BEGIN

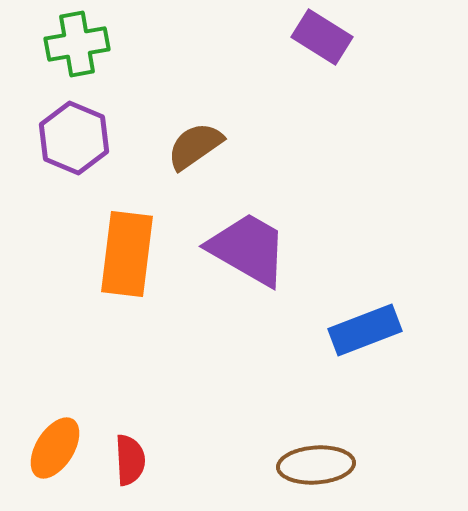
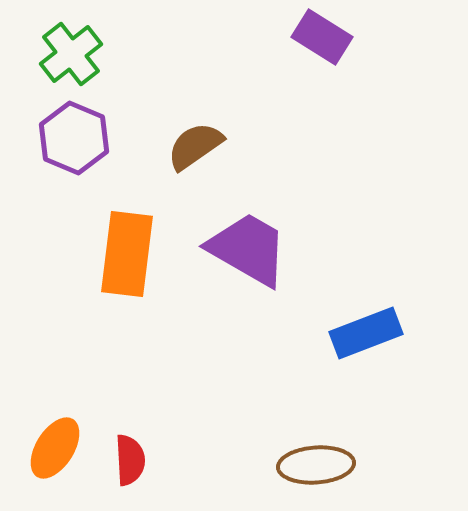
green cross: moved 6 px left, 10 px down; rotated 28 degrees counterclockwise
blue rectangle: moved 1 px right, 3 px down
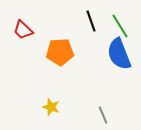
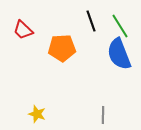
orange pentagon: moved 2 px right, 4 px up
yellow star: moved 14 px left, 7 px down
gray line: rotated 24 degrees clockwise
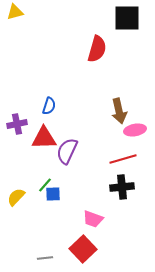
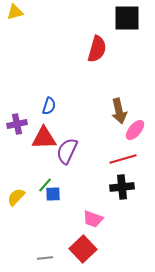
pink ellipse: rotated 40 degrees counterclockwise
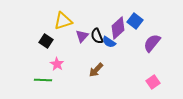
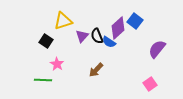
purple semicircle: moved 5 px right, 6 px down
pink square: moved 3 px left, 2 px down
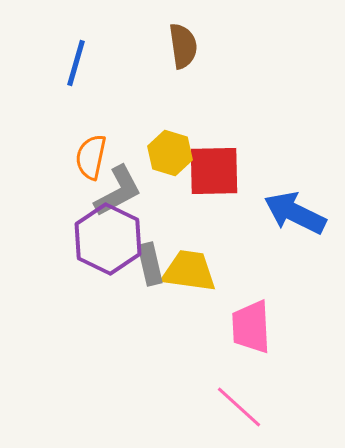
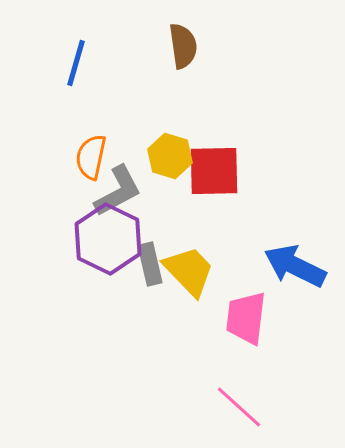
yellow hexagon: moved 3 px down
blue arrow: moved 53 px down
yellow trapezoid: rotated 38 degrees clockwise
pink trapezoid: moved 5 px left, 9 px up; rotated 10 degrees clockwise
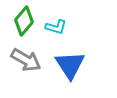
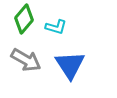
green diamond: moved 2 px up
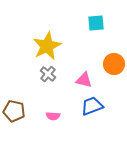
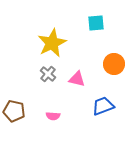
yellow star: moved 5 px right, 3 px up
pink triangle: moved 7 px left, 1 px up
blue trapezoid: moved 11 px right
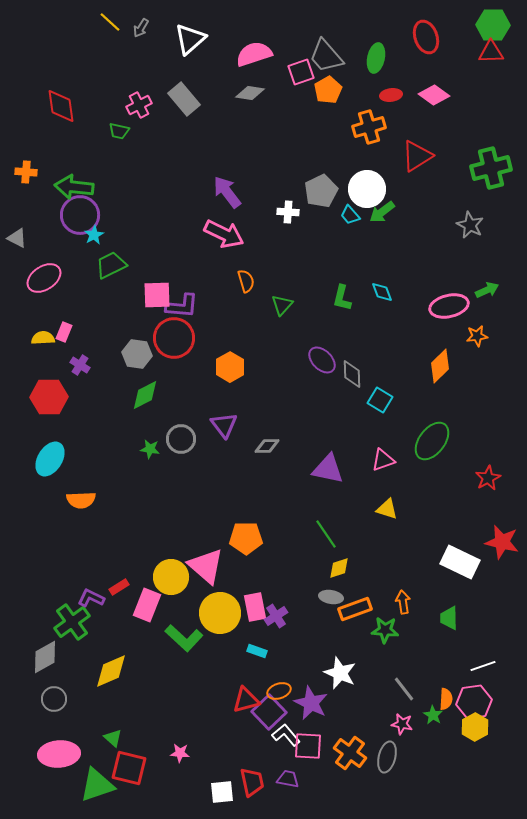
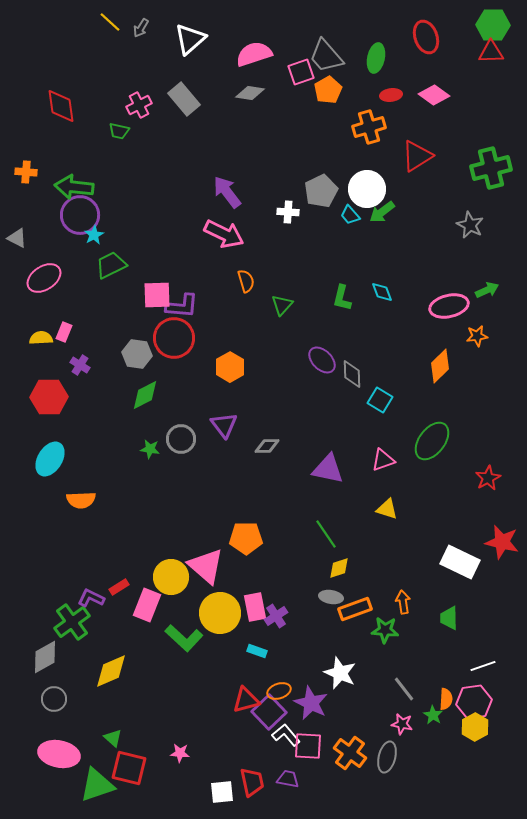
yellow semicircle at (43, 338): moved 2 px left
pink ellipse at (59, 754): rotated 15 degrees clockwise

END

WHAT IS EXPECTED =
If a line of the listing above holds the string "yellow", copy it.

EXPECTED ANSWER =
yellow star: moved 14 px left, 7 px down
yellow hexagon: moved 3 px down
yellow trapezoid: rotated 38 degrees clockwise
yellow star: moved 5 px right, 3 px up
yellow semicircle at (43, 338): moved 2 px left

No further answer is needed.